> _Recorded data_
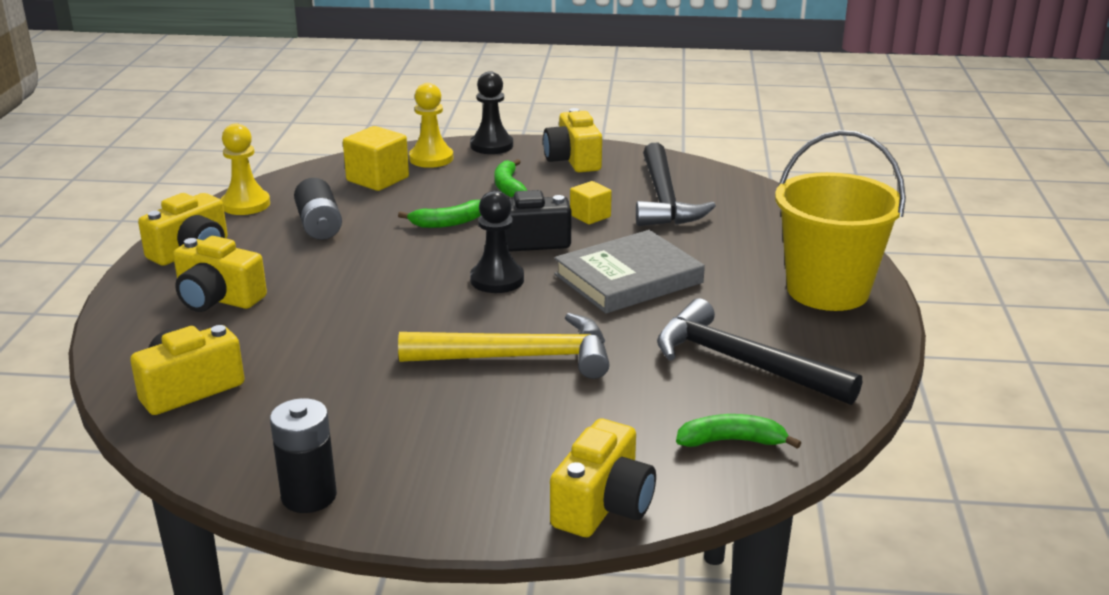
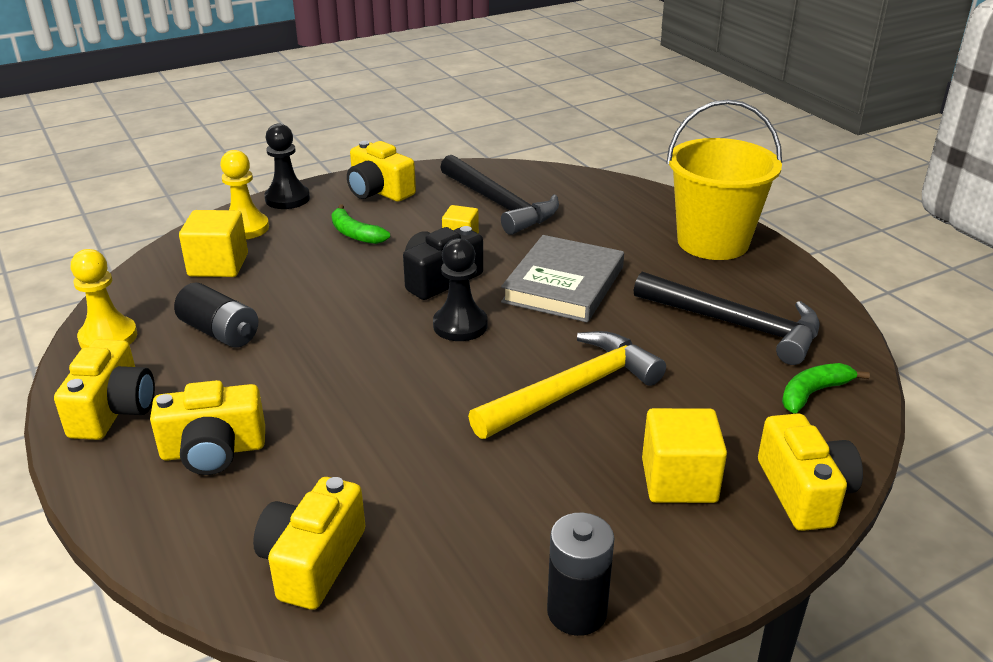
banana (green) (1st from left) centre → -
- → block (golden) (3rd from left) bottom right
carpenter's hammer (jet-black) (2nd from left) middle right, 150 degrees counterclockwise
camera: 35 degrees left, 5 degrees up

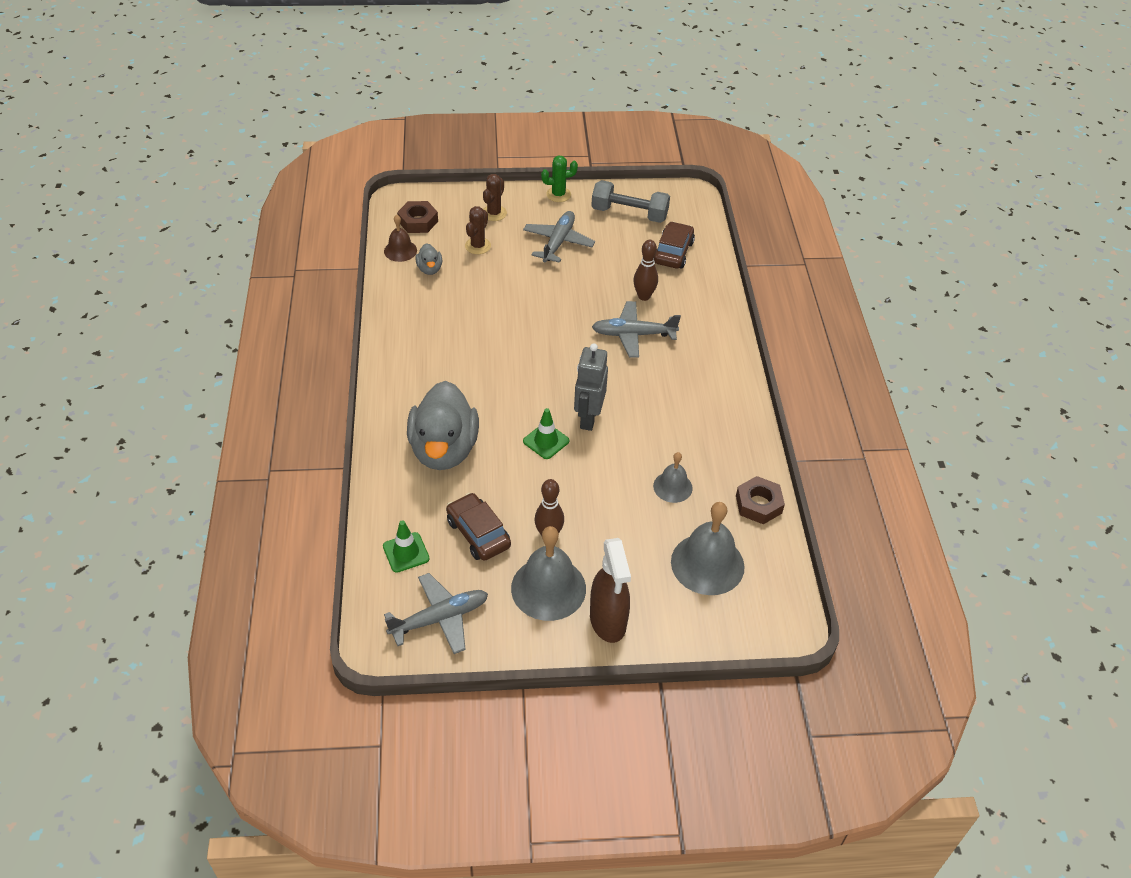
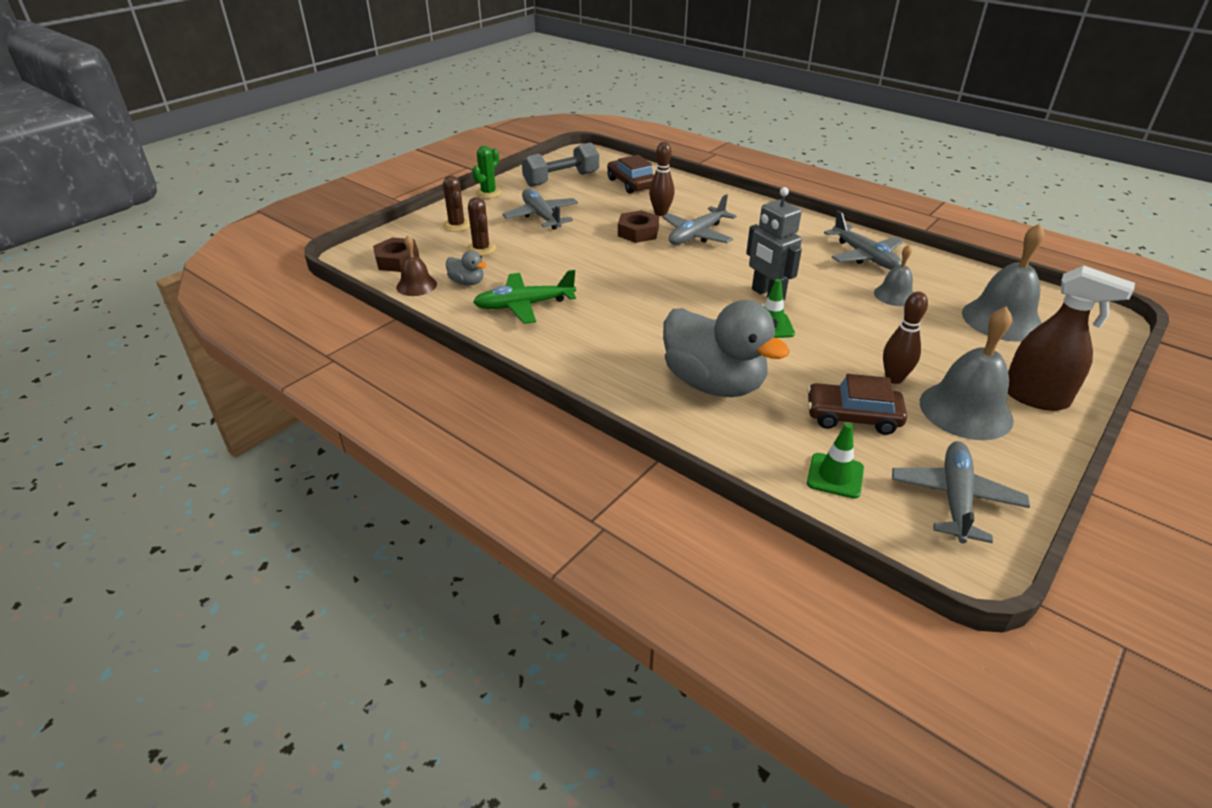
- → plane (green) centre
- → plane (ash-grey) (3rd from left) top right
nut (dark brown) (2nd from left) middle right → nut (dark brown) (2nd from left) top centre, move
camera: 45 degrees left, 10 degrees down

> _Task goal_
Without copying the pictures, transcribe the entries exactly.

> _Answer to the problem_
banana (green) (1st from left) centre → -
- → block (golden) (3rd from left) bottom right
carpenter's hammer (jet-black) (2nd from left) middle right, 150 degrees counterclockwise
camera: 35 degrees left, 5 degrees up

- → plane (green) centre
- → plane (ash-grey) (3rd from left) top right
nut (dark brown) (2nd from left) middle right → nut (dark brown) (2nd from left) top centre, move
camera: 45 degrees left, 10 degrees down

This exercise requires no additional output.